(Records from a dataset)

━━━━━━━━━━

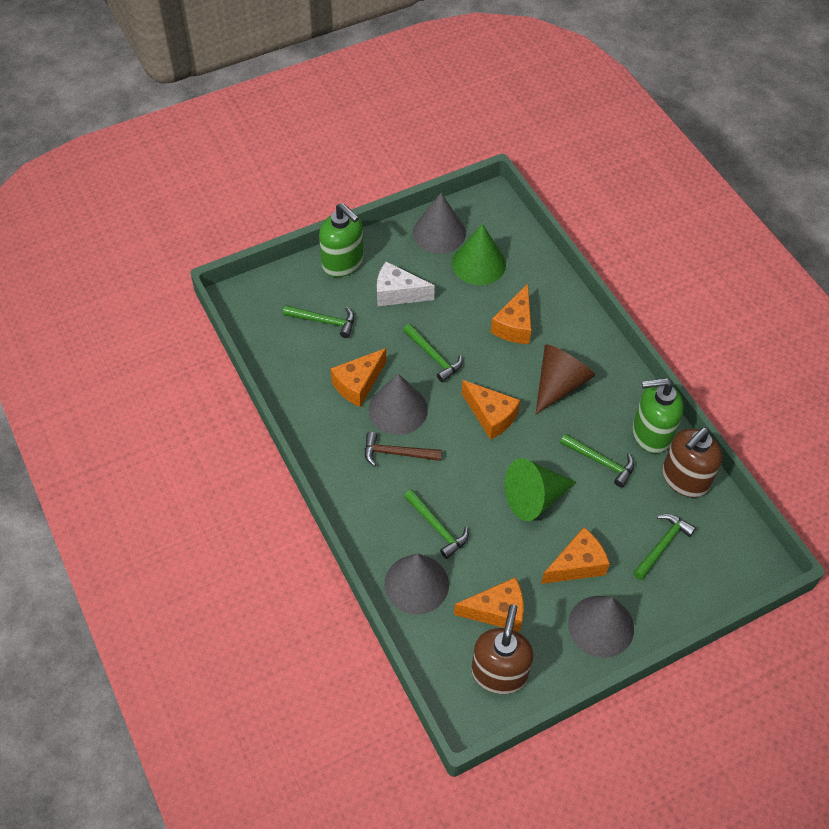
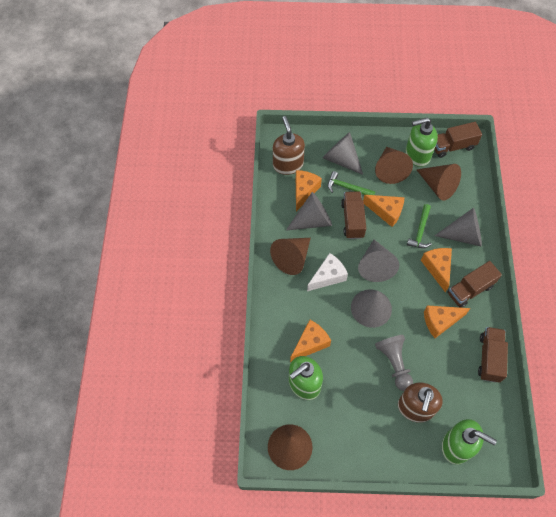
brown cone: 1 -> 4
brown hammer: 1 -> 0
brown truck: 0 -> 4
green cone: 2 -> 0
green hammer: 5 -> 2
green soap dispenser: 2 -> 3
grey cone: 4 -> 5
grey pawn: 0 -> 1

━━━━━━━━━━

(Task objective)
Check every line of the records above for the string "brown". Copy those that hold it.

(Response to this task)
brown cone: 1 -> 4
brown hammer: 1 -> 0
brown truck: 0 -> 4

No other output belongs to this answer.